- **EXERCISE OBJECTIVE**
The copy must match the data below line for line and contain no images.

- **SUPPLIED DATA**
━━━━━━━━━━━━━━━━
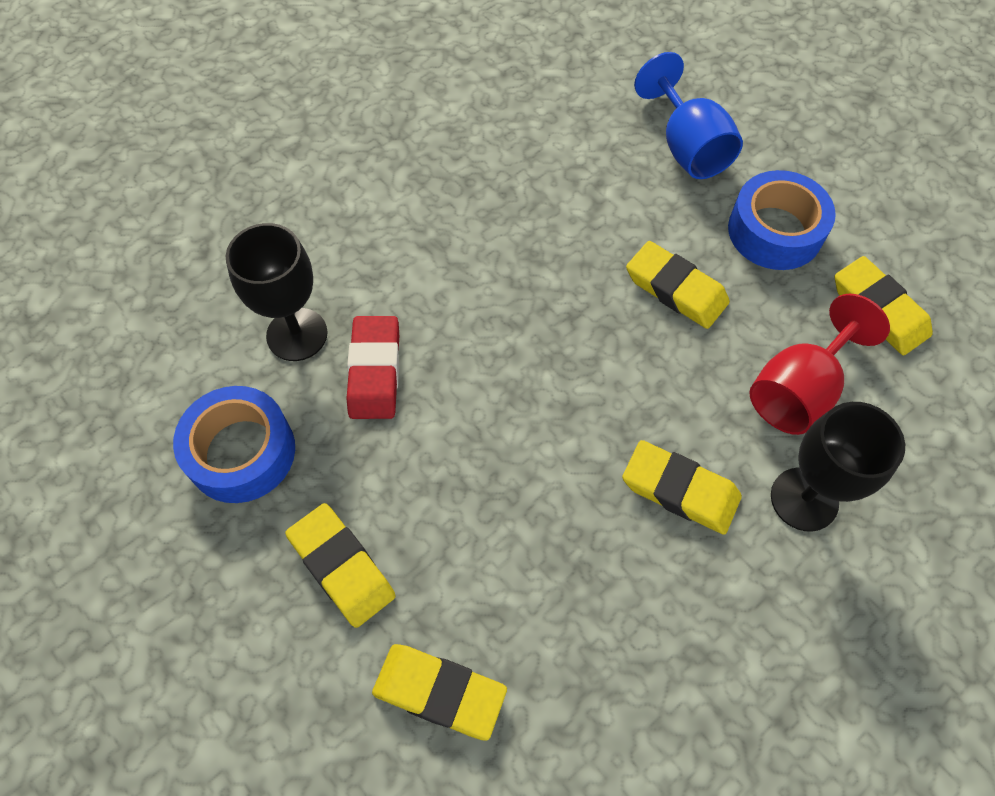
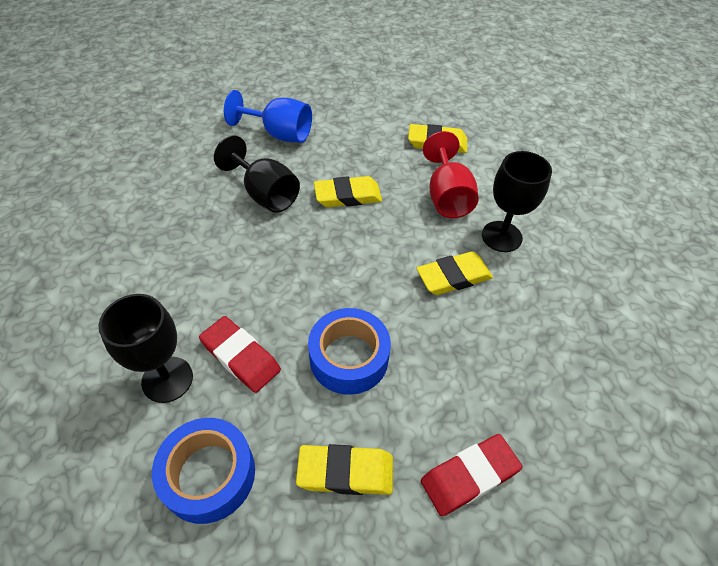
camera: 50 degrees left, 10 degrees down
(439, 692) = (469, 476): yellow eraser -> red eraser
(587, 214) = (265, 194): none -> black goblet
(775, 231) = (360, 142): blue tape -> blue tape (349, 358)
━━━━━━━━━━━━━━━━
- **OUTPUT OF THE EXERCISE**
camera: 50 degrees left, 10 degrees down
(439, 692) = (469, 476): yellow eraser -> red eraser
(587, 214) = (265, 194): none -> black goblet
(775, 231) = (360, 142): blue tape -> blue tape (349, 358)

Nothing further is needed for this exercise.